§ **Materials provided**
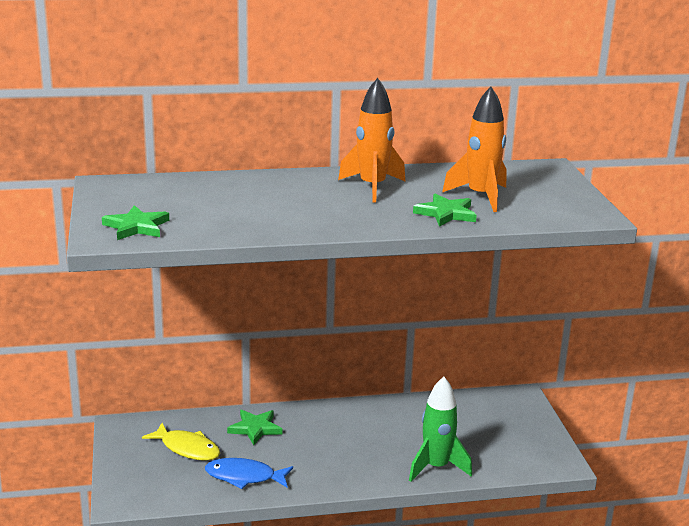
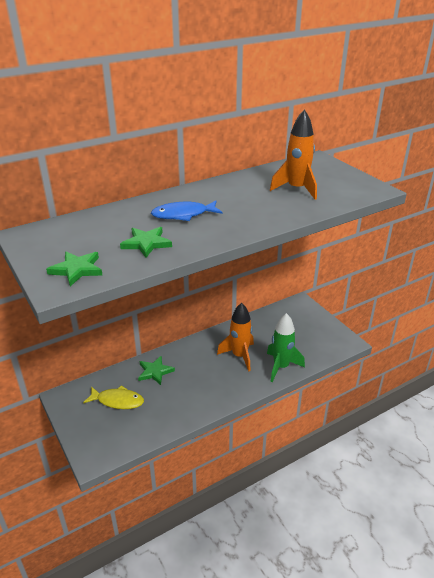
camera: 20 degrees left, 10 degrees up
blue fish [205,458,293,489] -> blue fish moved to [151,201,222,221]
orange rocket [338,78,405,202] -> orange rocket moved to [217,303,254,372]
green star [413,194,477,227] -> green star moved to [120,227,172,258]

---

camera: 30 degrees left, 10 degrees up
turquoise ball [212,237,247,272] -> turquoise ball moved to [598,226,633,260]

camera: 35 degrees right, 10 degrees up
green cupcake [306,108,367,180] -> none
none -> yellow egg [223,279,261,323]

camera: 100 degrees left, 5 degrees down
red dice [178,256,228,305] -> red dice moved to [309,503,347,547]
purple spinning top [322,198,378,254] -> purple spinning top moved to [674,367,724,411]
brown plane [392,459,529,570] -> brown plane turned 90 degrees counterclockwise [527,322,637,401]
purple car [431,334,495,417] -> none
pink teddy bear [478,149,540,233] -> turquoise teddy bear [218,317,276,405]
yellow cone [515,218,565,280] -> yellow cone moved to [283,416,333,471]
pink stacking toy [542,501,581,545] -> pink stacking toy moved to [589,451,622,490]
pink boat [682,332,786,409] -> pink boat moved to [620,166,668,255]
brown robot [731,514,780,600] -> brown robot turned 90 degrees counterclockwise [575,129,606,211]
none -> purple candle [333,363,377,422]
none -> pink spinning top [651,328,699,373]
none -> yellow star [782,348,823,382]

---

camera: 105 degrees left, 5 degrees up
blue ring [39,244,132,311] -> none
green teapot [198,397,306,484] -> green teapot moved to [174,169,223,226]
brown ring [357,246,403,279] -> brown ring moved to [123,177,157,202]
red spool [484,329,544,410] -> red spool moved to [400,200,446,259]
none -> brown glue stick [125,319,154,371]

§ **Work request**
The response should hold exactly the lines starting at the line with "camera: 20 degrees left, 10 degrees up" and ending at the line with "green star [413,194,477,227]", and no other line of the material above.

§ **Exercise result**
camera: 20 degrees left, 10 degrees up
blue fish [205,458,293,489] -> blue fish moved to [151,201,222,221]
orange rocket [338,78,405,202] -> orange rocket moved to [217,303,254,372]
green star [413,194,477,227] -> green star moved to [120,227,172,258]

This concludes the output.